• Assignment: In the data, extract each line that holds the string "purple".

--

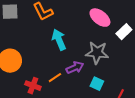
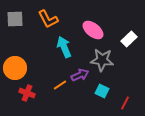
pink ellipse: (100, 18) -> (93, 30), moved
red cross: (33, 86) -> (27, 93), moved

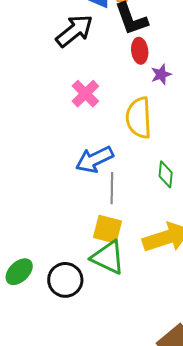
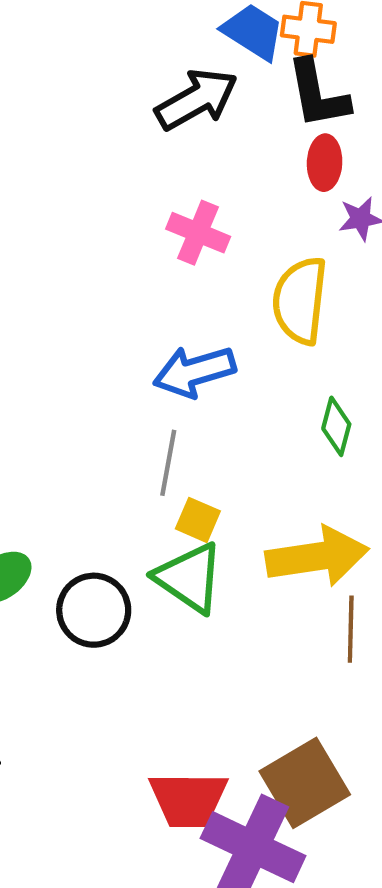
pink cross: (85, 94) -> (198, 233), turned -32
gray line: (112, 188) -> (168, 463), moved
yellow square: (108, 229) -> (198, 520), size x0.7

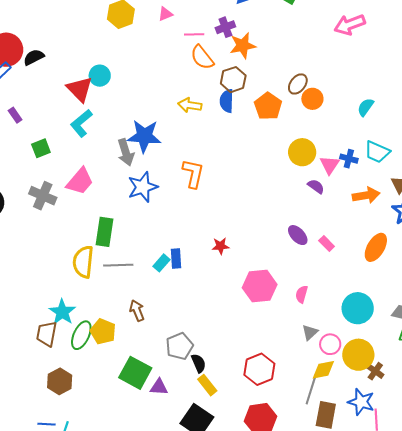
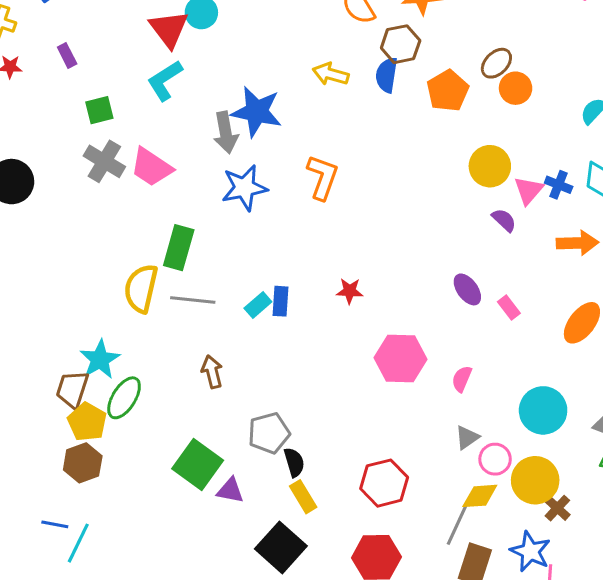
pink trapezoid: (80, 181) -> (151, 167), turned 76
gray cross: (43, 196) -> (104, 161), moved
yellow pentagon: (103, 332) -> (87, 422), moved

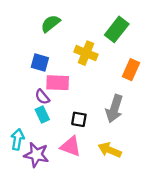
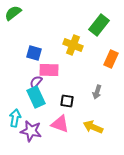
green semicircle: (51, 24) -> (13, 13), moved
purple semicircle: (42, 97) -> (36, 82), turned 80
gray arrow: (114, 109) -> (97, 92), size x0.6
cyan rectangle: (42, 115) -> (36, 97), size x1.5

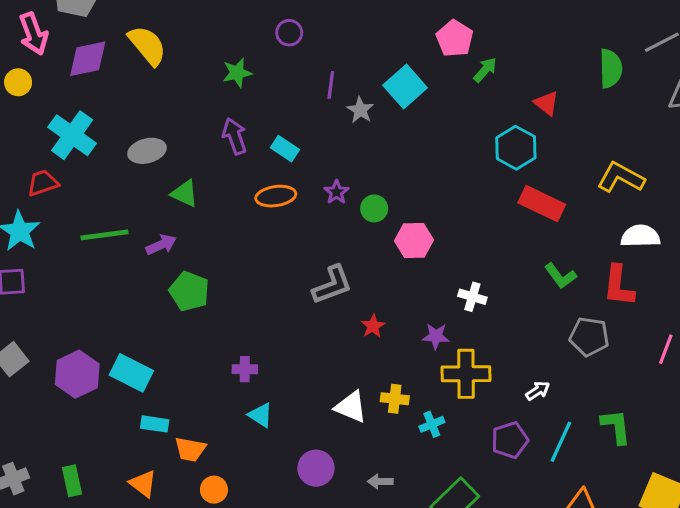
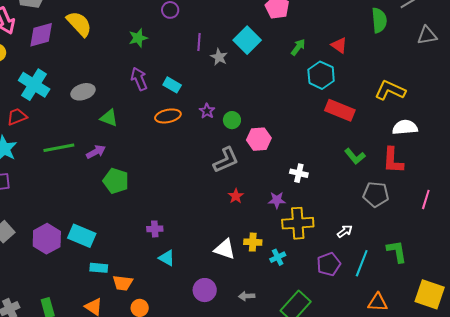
green arrow: (485, 70) -> (298, 47), moved
gray L-shape: (332, 285) -> (226, 160), moved

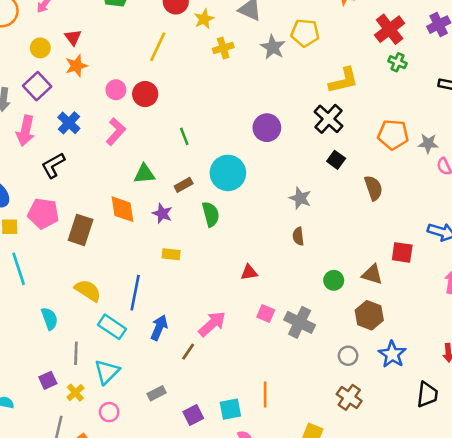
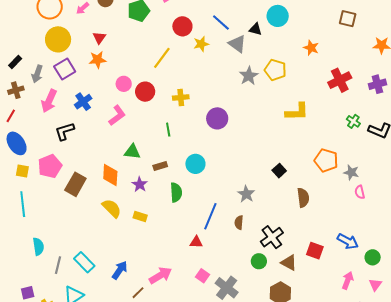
yellow circle: (40, 48) -> (58, 39), moved, size x1.6
yellow cross: (223, 48) -> (181, 97), moved
green cross: (397, 62) -> (353, 121), moved
black cross: (329, 119) -> (272, 237), moved
purple circle: (267, 128) -> (217, 118), moved
cyan circle: (228, 173) -> (195, 164), size x0.7
pink pentagon: (43, 214) -> (50, 166), turned 30
yellow semicircle: (88, 290) -> (112, 208), moved
blue line: (135, 293) -> (210, 216), moved
gray line: (76, 353) -> (58, 265), moved

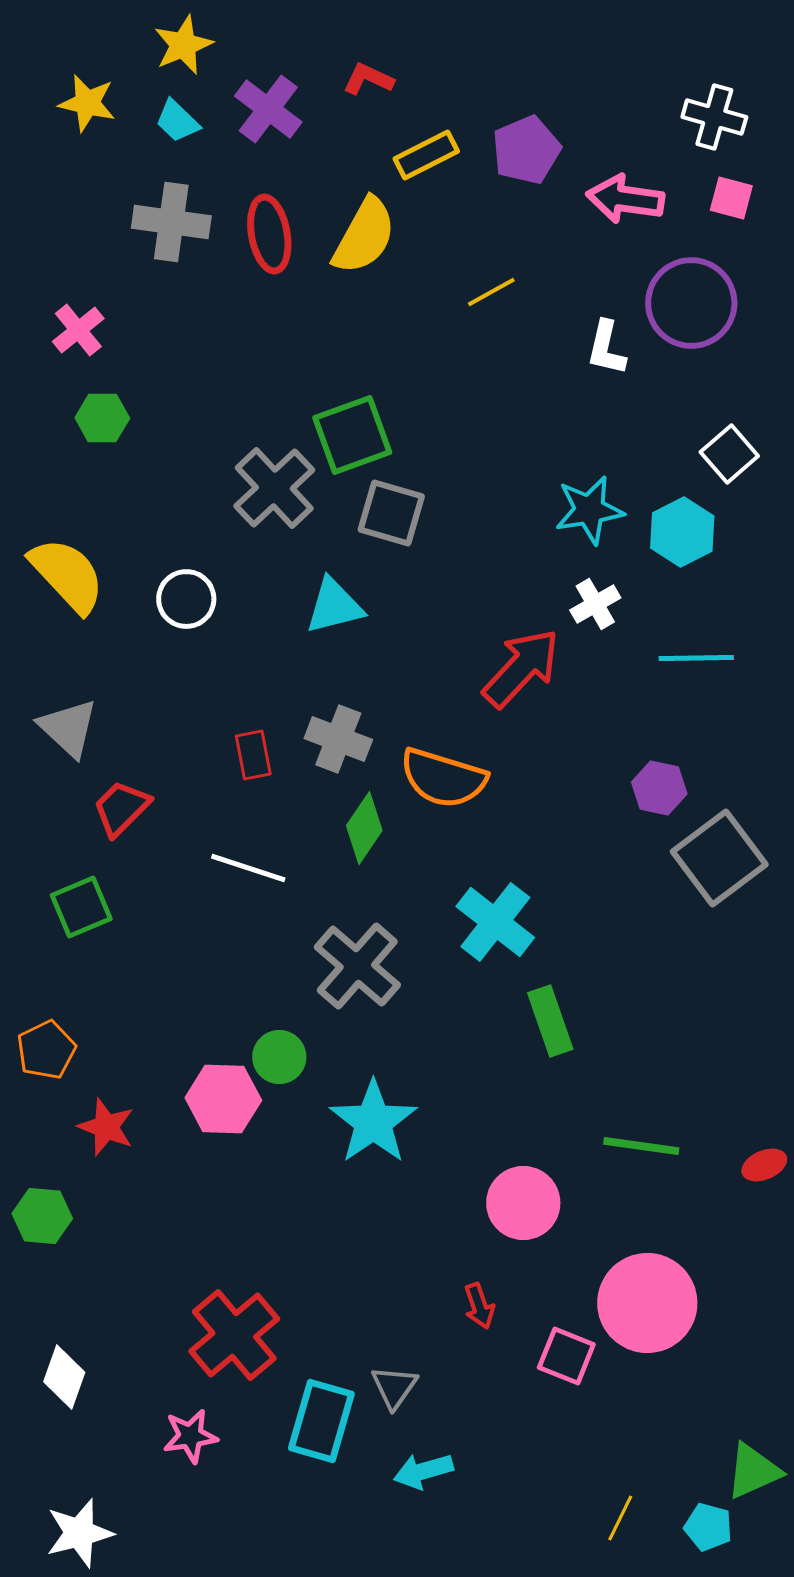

--

• Exercise result:
purple semicircle: (42, 97) -> (36, 82), turned 80
purple circle: (267, 128) -> (217, 118), moved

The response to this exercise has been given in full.